The exercise: Rewrite the following lines, replacing every occurrence of "midpoint" with "center point" and leaving all other wording unchanged.

(Element lookup lines)
┄┄┄┄┄┄┄┄┄┄
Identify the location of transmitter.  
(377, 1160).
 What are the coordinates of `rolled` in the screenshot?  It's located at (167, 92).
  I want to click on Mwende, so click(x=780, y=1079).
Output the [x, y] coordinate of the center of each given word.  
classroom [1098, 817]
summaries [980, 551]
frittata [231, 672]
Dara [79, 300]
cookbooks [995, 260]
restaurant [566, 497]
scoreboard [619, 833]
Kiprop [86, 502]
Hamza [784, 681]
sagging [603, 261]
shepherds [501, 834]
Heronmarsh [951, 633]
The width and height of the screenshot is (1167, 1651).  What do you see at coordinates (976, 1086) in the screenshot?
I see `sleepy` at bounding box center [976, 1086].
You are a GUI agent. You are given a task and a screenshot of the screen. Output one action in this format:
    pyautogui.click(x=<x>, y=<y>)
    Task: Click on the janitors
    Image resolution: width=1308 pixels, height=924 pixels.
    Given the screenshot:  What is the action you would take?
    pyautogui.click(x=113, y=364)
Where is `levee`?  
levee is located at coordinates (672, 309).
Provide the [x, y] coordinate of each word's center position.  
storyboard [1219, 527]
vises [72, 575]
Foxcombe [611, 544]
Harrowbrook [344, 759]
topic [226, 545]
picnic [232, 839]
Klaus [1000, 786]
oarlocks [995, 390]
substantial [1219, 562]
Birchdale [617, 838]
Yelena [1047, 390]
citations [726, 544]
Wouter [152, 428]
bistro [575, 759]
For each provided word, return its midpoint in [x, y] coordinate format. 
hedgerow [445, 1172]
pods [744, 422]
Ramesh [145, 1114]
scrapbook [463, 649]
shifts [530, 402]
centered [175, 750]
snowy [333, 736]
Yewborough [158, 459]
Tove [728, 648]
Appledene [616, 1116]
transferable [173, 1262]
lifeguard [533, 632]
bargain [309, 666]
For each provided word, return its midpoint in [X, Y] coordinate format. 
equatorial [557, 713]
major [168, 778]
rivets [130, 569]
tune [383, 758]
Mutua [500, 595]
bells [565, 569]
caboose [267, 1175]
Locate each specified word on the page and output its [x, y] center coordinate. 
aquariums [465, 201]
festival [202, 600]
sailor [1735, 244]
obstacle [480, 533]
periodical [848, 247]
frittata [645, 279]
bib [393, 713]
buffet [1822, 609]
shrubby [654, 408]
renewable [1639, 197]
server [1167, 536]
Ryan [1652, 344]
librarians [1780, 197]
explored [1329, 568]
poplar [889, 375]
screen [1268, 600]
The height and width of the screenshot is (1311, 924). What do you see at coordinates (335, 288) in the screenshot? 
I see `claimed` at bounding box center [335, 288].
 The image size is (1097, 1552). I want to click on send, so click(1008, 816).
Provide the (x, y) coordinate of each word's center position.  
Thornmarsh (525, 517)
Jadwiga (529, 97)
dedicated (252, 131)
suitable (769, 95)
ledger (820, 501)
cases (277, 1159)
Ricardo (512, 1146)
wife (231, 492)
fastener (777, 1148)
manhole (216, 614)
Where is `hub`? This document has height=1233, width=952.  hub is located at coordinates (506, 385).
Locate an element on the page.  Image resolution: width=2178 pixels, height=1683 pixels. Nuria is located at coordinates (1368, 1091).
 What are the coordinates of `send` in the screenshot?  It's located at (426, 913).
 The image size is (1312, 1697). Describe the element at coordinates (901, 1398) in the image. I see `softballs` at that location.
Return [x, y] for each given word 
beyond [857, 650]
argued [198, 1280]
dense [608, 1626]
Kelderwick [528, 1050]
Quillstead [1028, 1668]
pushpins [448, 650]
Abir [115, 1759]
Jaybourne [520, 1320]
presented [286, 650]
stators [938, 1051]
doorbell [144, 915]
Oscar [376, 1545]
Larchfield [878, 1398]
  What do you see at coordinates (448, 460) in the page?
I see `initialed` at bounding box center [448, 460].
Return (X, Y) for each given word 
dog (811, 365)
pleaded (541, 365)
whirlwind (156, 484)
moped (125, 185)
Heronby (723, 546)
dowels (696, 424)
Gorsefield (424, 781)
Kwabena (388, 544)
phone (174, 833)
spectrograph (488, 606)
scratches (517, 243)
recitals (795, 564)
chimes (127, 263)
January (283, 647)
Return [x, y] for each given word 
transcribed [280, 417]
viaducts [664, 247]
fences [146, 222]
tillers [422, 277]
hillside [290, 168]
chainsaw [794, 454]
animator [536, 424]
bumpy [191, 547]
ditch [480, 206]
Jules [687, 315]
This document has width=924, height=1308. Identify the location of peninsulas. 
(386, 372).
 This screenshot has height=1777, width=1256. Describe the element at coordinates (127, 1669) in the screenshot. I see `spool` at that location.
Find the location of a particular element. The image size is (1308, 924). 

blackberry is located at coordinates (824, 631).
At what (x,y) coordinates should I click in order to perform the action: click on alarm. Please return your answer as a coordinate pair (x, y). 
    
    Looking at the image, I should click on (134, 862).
┄┄┄┄┄┄┄┄┄┄
Expected answer:
Identify the location of transmitter.  
(377, 1160).
 What are the coordinates of `rolled` in the screenshot?  It's located at (167, 92).
  I want to click on Mwende, so click(x=780, y=1079).
Output the [x, y] coordinate of the center of each given word.  
classroom [1098, 817]
summaries [980, 551]
frittata [231, 672]
Dara [79, 300]
cookbooks [995, 260]
restaurant [566, 497]
scoreboard [619, 833]
Kiprop [86, 502]
Hamza [784, 681]
sagging [603, 261]
shepherds [501, 834]
Heronmarsh [951, 633]
The width and height of the screenshot is (1167, 1651).  What do you see at coordinates (976, 1086) in the screenshot?
I see `sleepy` at bounding box center [976, 1086].
You are a GUI agent. You are given a task and a screenshot of the screen. Output one action in this format:
    pyautogui.click(x=<x>, y=<y>)
    Task: Click on the janitors
    Image resolution: width=1308 pixels, height=924 pixels.
    Given the screenshot:  What is the action you would take?
    pyautogui.click(x=113, y=364)
Where is `levee`?  
levee is located at coordinates (672, 309).
Provide the [x, y] coordinate of each word's center position.  
storyboard [1219, 527]
vises [72, 575]
Foxcombe [611, 544]
Harrowbrook [344, 759]
topic [226, 545]
picnic [232, 839]
Klaus [1000, 786]
oarlocks [995, 390]
substantial [1219, 562]
Birchdale [617, 838]
Yelena [1047, 390]
citations [726, 544]
Wouter [152, 428]
bistro [575, 759]
For each provided word, return its center point in [x, y] coordinate format. 
hedgerow [445, 1172]
pods [744, 422]
Ramesh [145, 1114]
scrapbook [463, 649]
shifts [530, 402]
centered [175, 750]
snowy [333, 736]
Yewborough [158, 459]
Tove [728, 648]
Appledene [616, 1116]
transferable [173, 1262]
lifeguard [533, 632]
bargain [309, 666]
For each provided word, return its center point in [X, Y] coordinate format. 
equatorial [557, 713]
major [168, 778]
rivets [130, 569]
tune [383, 758]
Mutua [500, 595]
bells [565, 569]
caboose [267, 1175]
Locate each specified word on the page and output its [x, y] center coordinate. 
aquariums [465, 201]
festival [202, 600]
sailor [1735, 244]
obstacle [480, 533]
periodical [848, 247]
frittata [645, 279]
bib [393, 713]
buffet [1822, 609]
shrubby [654, 408]
renewable [1639, 197]
server [1167, 536]
Ryan [1652, 344]
librarians [1780, 197]
explored [1329, 568]
poplar [889, 375]
screen [1268, 600]
The height and width of the screenshot is (1311, 924). What do you see at coordinates (335, 288) in the screenshot? 
I see `claimed` at bounding box center [335, 288].
 The image size is (1097, 1552). I want to click on send, so click(1008, 816).
Provide the (x, y) coordinate of each word's center position.  
Thornmarsh (525, 517)
Jadwiga (529, 97)
dedicated (252, 131)
suitable (769, 95)
ledger (820, 501)
cases (277, 1159)
Ricardo (512, 1146)
wife (231, 492)
fastener (777, 1148)
manhole (216, 614)
Where is `hub`? This document has height=1233, width=952.  hub is located at coordinates (506, 385).
Locate an element on the page.  Image resolution: width=2178 pixels, height=1683 pixels. Nuria is located at coordinates (1368, 1091).
 What are the coordinates of `send` in the screenshot?  It's located at (426, 913).
 The image size is (1312, 1697). Describe the element at coordinates (901, 1398) in the image. I see `softballs` at that location.
Return [x, y] for each given word 
beyond [857, 650]
argued [198, 1280]
dense [608, 1626]
Kelderwick [528, 1050]
Quillstead [1028, 1668]
pushpins [448, 650]
Abir [115, 1759]
Jaybourne [520, 1320]
presented [286, 650]
stators [938, 1051]
doorbell [144, 915]
Oscar [376, 1545]
Larchfield [878, 1398]
  What do you see at coordinates (448, 460) in the page?
I see `initialed` at bounding box center [448, 460].
Return (X, Y) for each given word 
dog (811, 365)
pleaded (541, 365)
whirlwind (156, 484)
moped (125, 185)
Heronby (723, 546)
dowels (696, 424)
Gorsefield (424, 781)
Kwabena (388, 544)
phone (174, 833)
spectrograph (488, 606)
scratches (517, 243)
recitals (795, 564)
chimes (127, 263)
January (283, 647)
Return [x, y] for each given word 
transcribed [280, 417]
viaducts [664, 247]
fences [146, 222]
tillers [422, 277]
hillside [290, 168]
chainsaw [794, 454]
animator [536, 424]
bumpy [191, 547]
ditch [480, 206]
Jules [687, 315]
This document has width=924, height=1308. Identify the location of peninsulas. 
(386, 372).
 This screenshot has height=1777, width=1256. Describe the element at coordinates (127, 1669) in the screenshot. I see `spool` at that location.
Find the location of a particular element. The image size is (1308, 924). 

blackberry is located at coordinates (824, 631).
At what (x,y) coordinates should I click in order to perform the action: click on alarm. Please return your answer as a coordinate pair (x, y). 
    
    Looking at the image, I should click on (134, 862).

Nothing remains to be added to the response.